RECORDS TO PROCESS:
□ □ □

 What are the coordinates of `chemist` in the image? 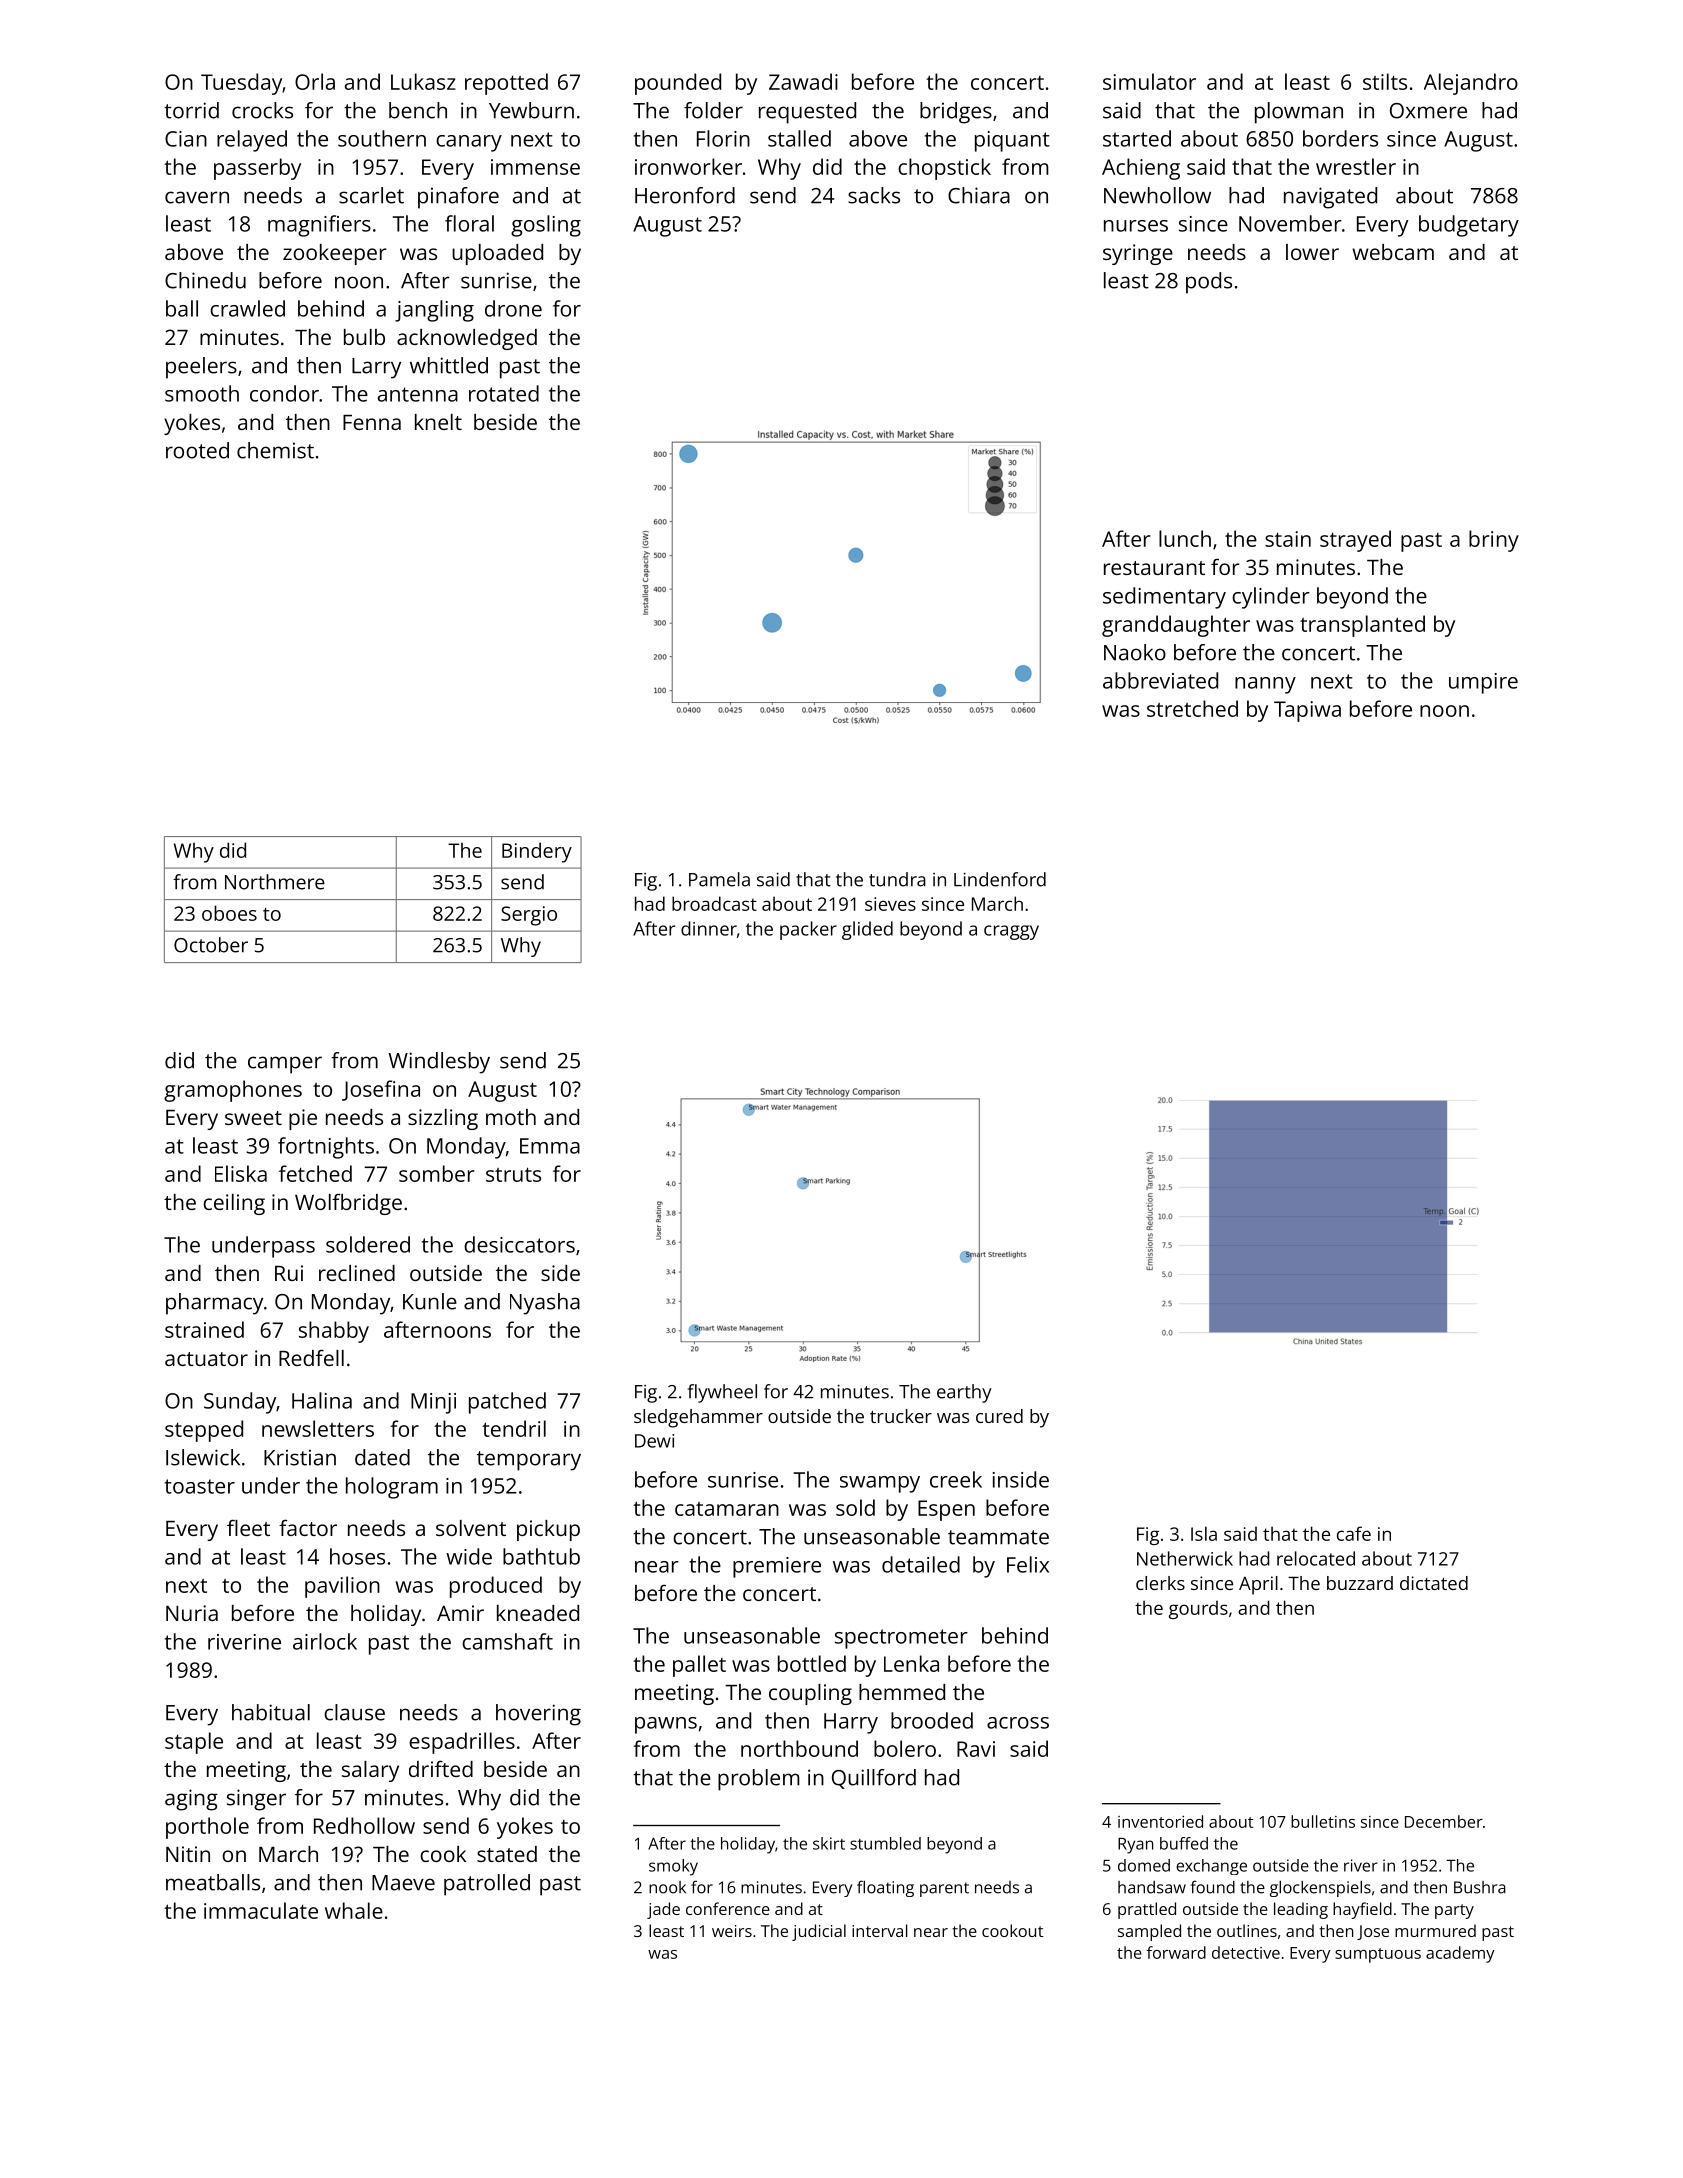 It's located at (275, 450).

□ □ □

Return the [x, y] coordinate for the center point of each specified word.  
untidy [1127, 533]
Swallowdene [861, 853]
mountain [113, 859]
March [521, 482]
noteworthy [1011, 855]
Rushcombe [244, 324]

□ □ □

WHAT THE EXERCISE ASKS: Transcribe the lines from the one with "Return the [x, y]" up to and including the one with "Rushcombe [244, 324]", keeping every character identical.

ANSWER IN FULL:
Return the [x, y] coordinate for the center point of each specified word.  
untidy [1127, 533]
Swallowdene [861, 853]
mountain [113, 859]
March [521, 482]
noteworthy [1011, 855]
Rushcombe [244, 324]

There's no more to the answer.